What you need to do: Return the lines of the data below, from the one containing "none -> blue tile G5:H5 level 1" through the very last, exactly and with both ends included; no pictures.

Records for this task:
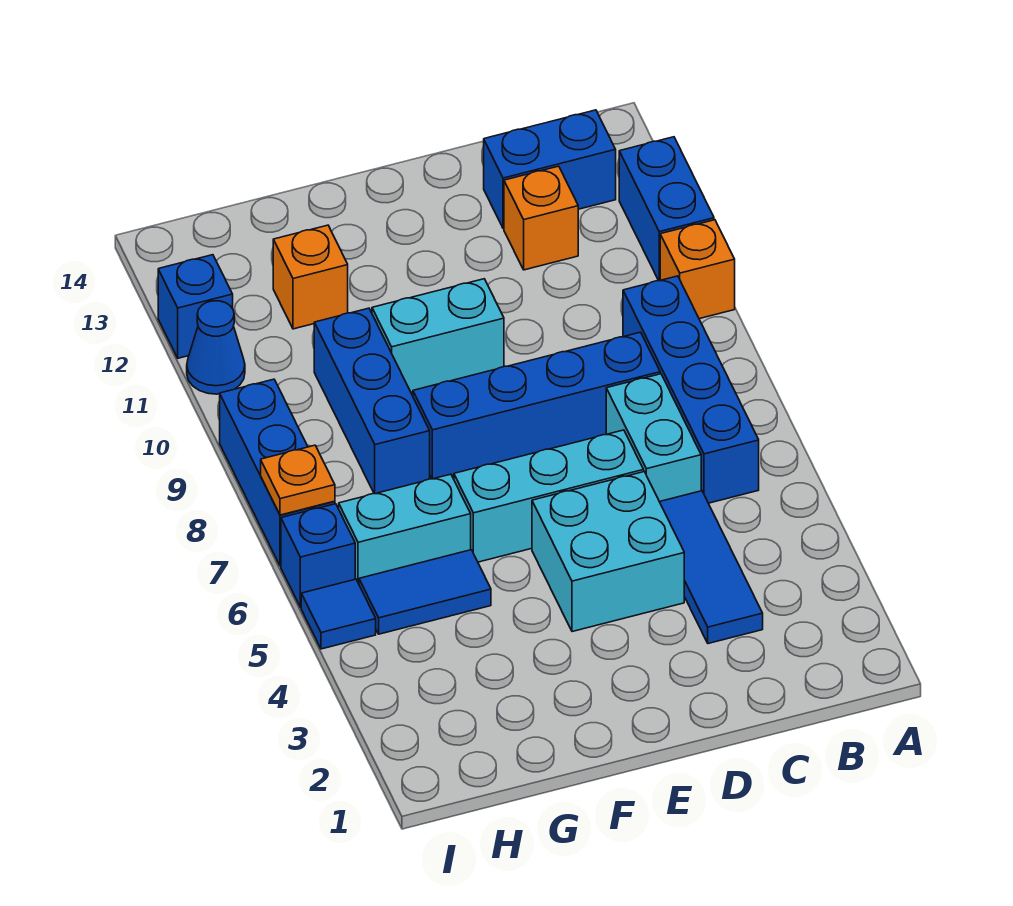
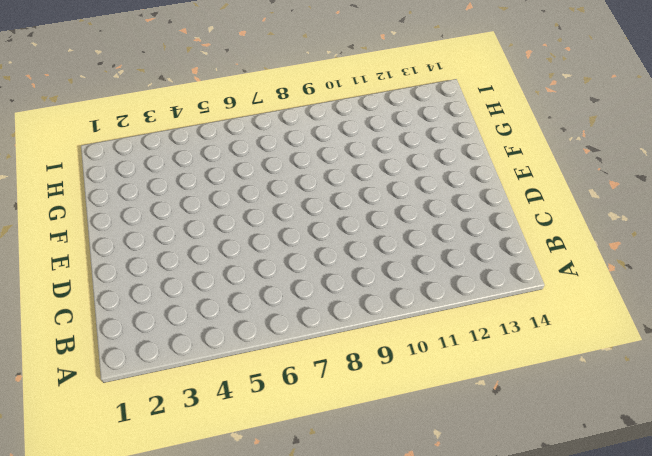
none -> orange brick A10 level 1
none -> blue brick A11:A12 level 1
none -> blue brick B6:B9 level 1

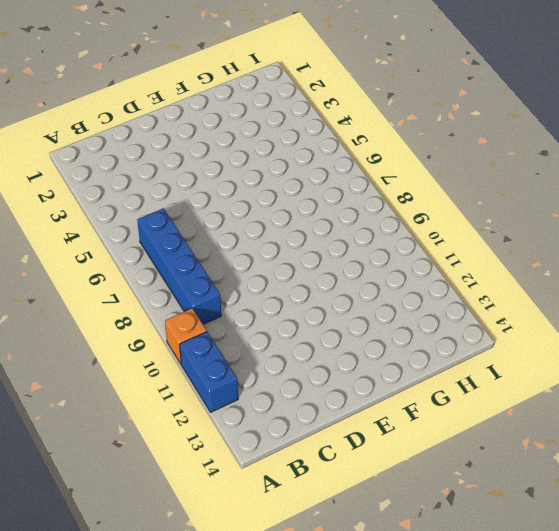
none -> blue brick B13:C13 level 1
none -> blue tile C3:C5 level 1
none -> cyan brick C6:C7 level 1

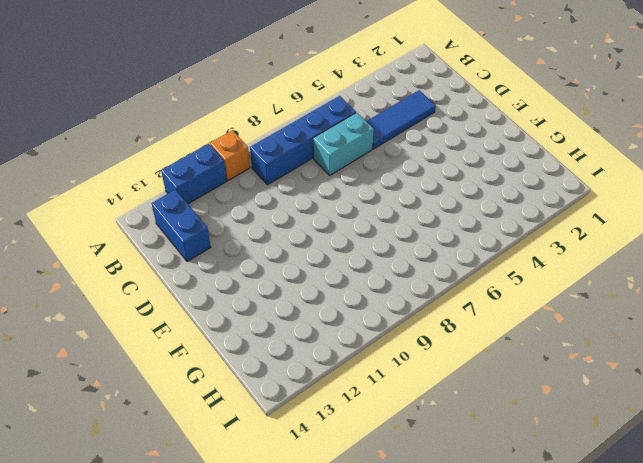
none -> blue brick C8:F8 level 1
none -> orange brick C12 level 1
none -> cyan brick D4:E5 level 1

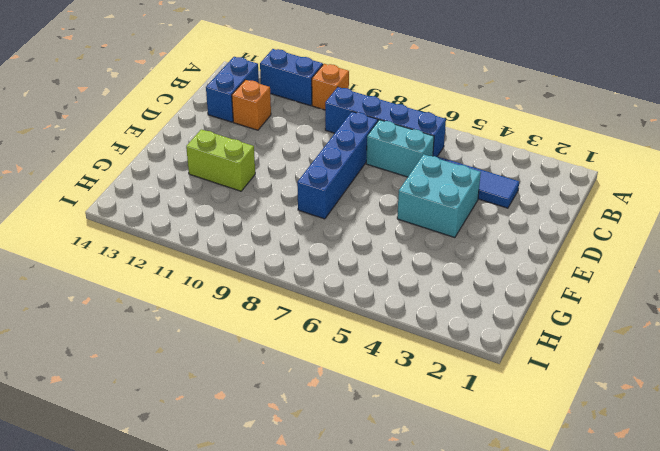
lime brick F11:F12 level 1 -> none
none -> cyan brick D6:F6 level 1
none -> cyan brick E10:F10 level 1
none -> blue tile G5:H5 level 1

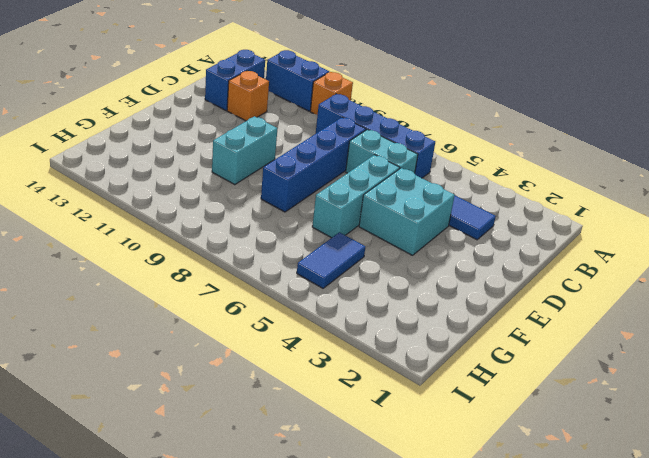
none -> cyan brick G6:H6 level 1
none -> blue brick G8:G10 level 1
none -> orange brick G12 level 1

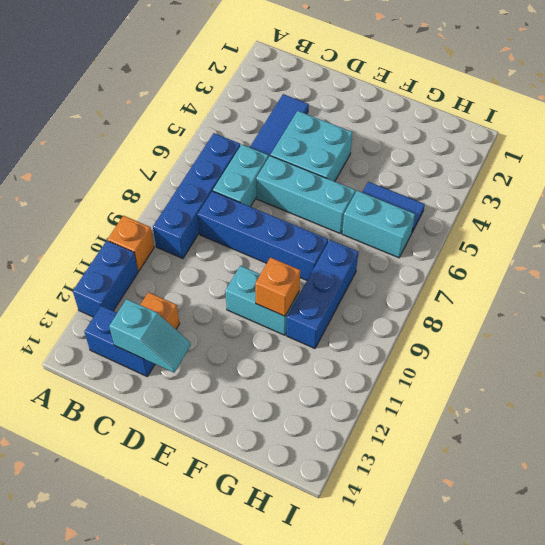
cyan slope C13:D13 level 2 top C -> none
orange brick F10 level 2 -> orange brick G12 level 1
none -> blue tile I5 level 1
none -> blue brick I6 level 1
none -> blue brick I7:I9 level 1

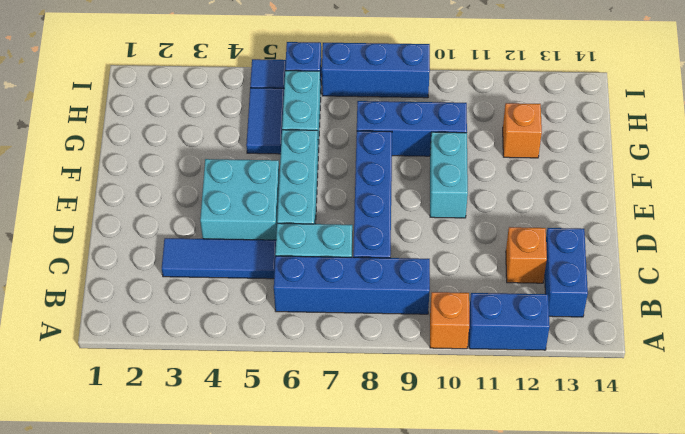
none -> blue cone I11 level 1
none -> blue brick I12 level 1
none -> orange plate I7 level 2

Answer to the exercise:
none -> blue tile G5:H5 level 1

none -> cyan brick G6:H6 level 1
none -> blue brick G8:G10 level 1
none -> orange brick G12 level 1

cyan slope C13:D13 level 2 top C -> none
orange brick F10 level 2 -> orange brick G12 level 1
none -> blue tile I5 level 1
none -> blue brick I6 level 1
none -> blue brick I7:I9 level 1

none -> blue cone I11 level 1
none -> blue brick I12 level 1
none -> orange plate I7 level 2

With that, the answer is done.